• Problem to solve
In the copy, keep every record exact and leave out all images.

• Input for this task
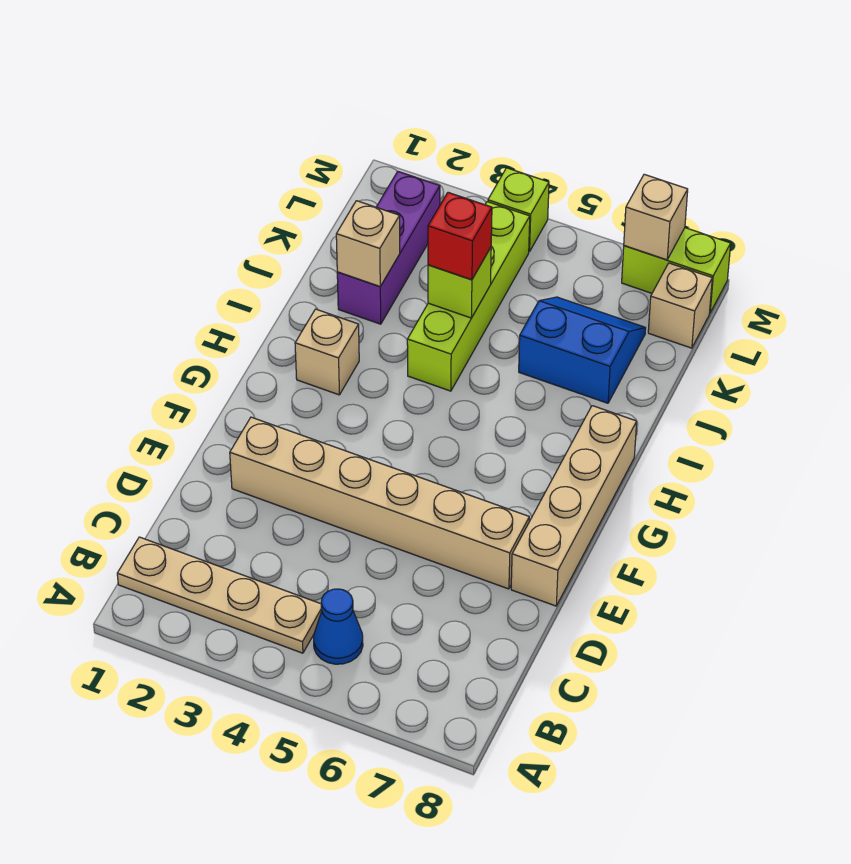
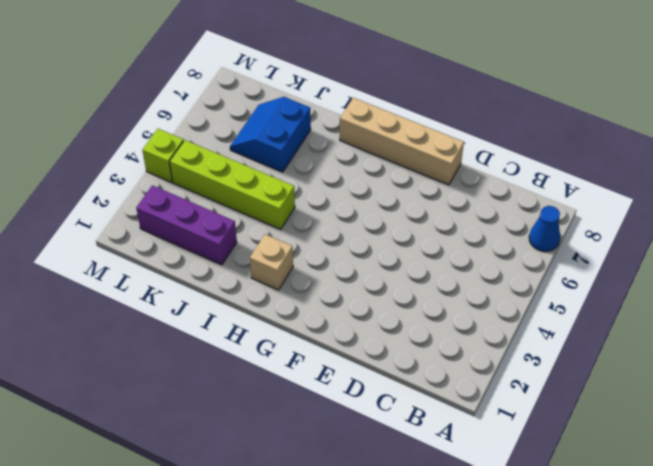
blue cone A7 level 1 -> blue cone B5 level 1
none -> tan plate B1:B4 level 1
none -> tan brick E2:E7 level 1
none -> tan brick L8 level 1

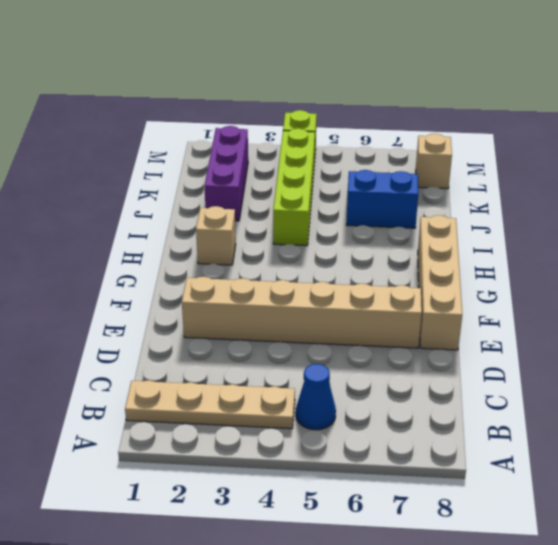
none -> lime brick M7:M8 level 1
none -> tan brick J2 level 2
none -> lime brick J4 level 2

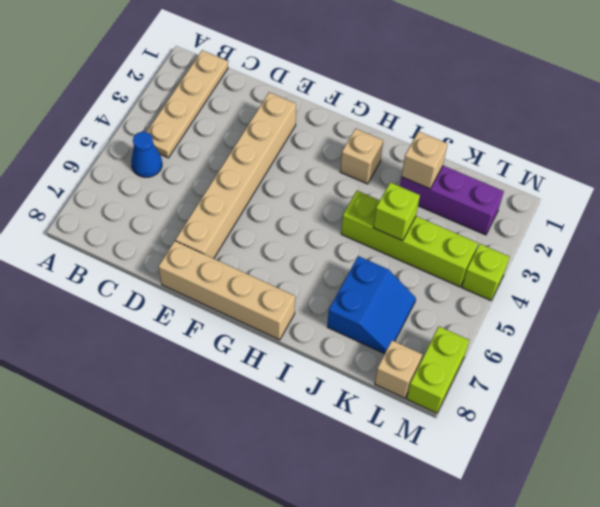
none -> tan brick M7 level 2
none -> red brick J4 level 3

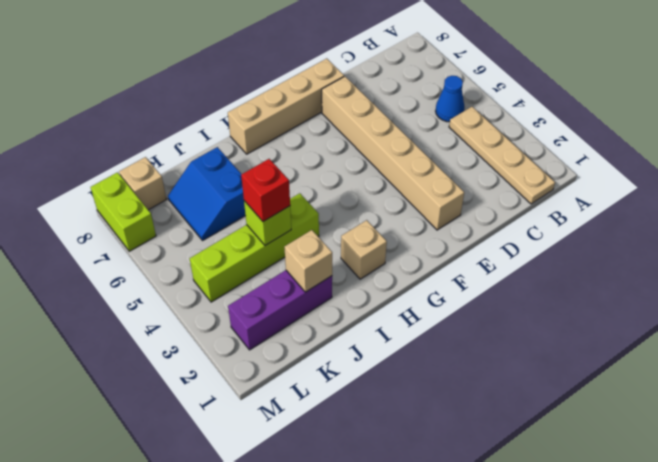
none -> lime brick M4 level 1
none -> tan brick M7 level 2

• Answer to this exercise
blue cone A7 level 1 -> blue cone B5 level 1
none -> tan plate B1:B4 level 1
none -> tan brick E2:E7 level 1
none -> tan brick L8 level 1

none -> lime brick M7:M8 level 1
none -> tan brick J2 level 2
none -> lime brick J4 level 2

none -> tan brick M7 level 2
none -> red brick J4 level 3

none -> lime brick M4 level 1
none -> tan brick M7 level 2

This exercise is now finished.